* [Problem details] Copy out all lines bearing the word "green" from the listing below.

* [Supplied records]
========

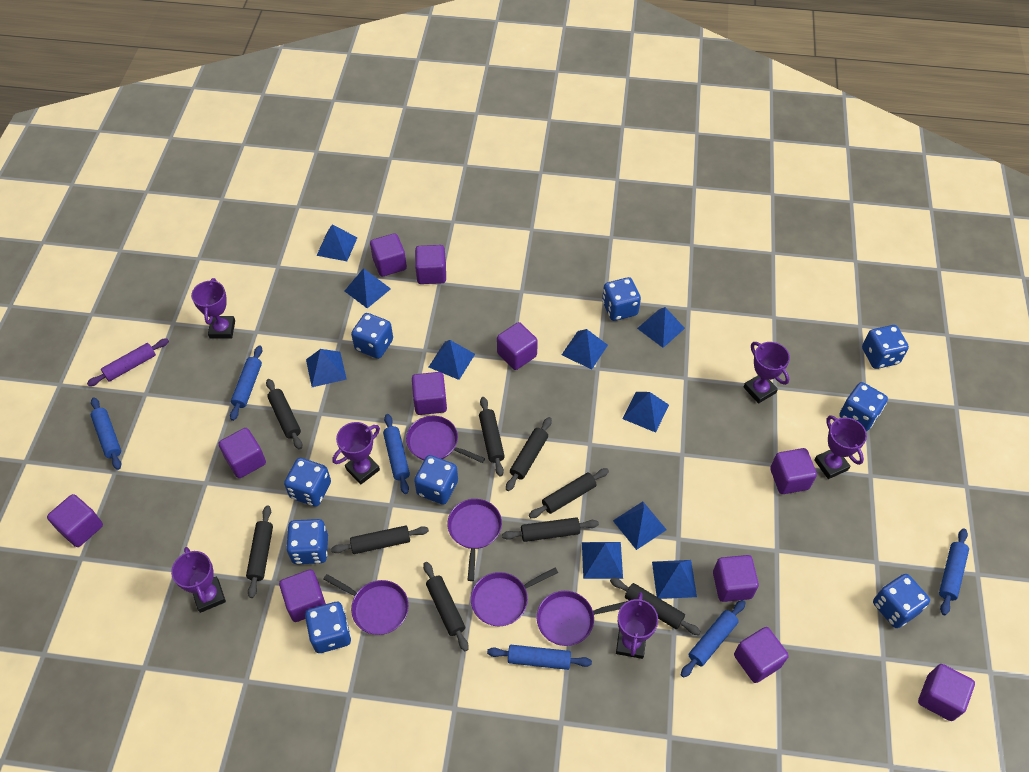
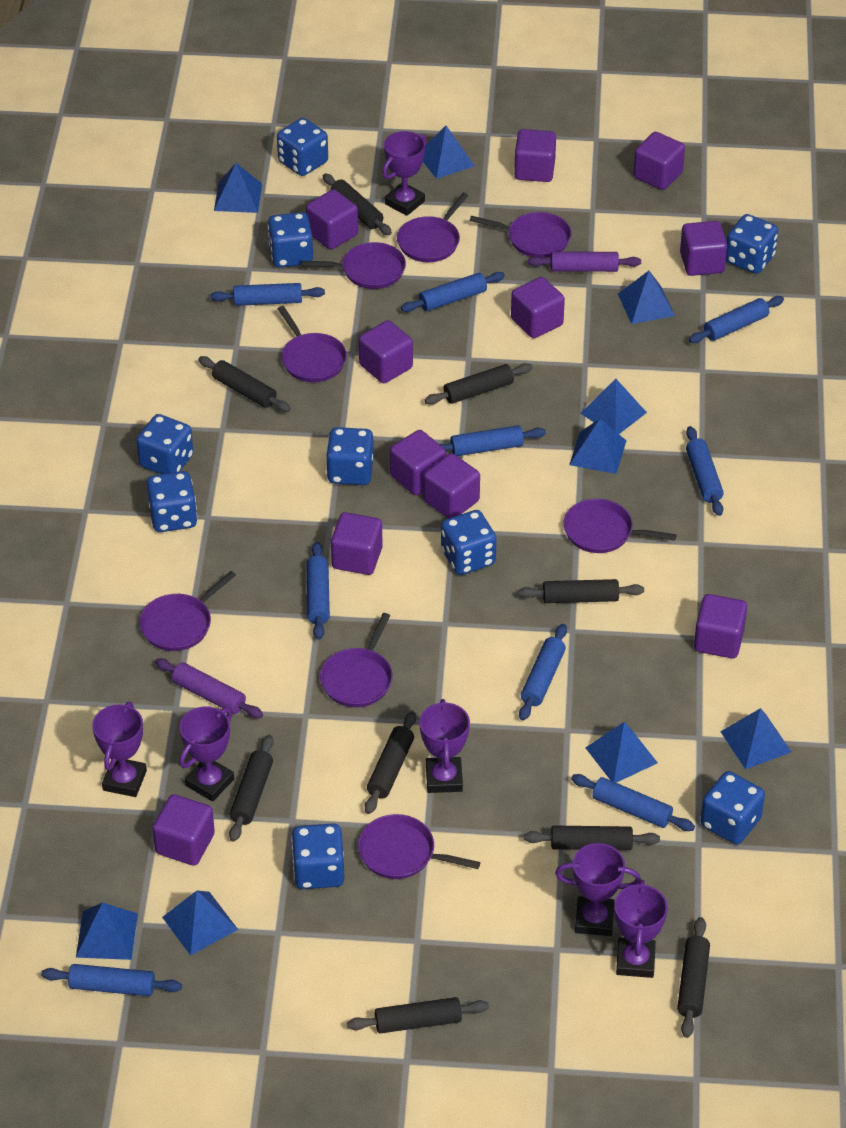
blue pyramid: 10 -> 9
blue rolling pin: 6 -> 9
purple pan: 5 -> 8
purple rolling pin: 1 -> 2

========

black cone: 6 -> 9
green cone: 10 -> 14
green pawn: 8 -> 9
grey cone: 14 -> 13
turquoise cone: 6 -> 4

========

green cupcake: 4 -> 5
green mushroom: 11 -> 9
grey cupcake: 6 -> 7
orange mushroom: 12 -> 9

========

* [Reply]
green cone: 10 -> 14
green pawn: 8 -> 9
green cupcake: 4 -> 5
green mushroom: 11 -> 9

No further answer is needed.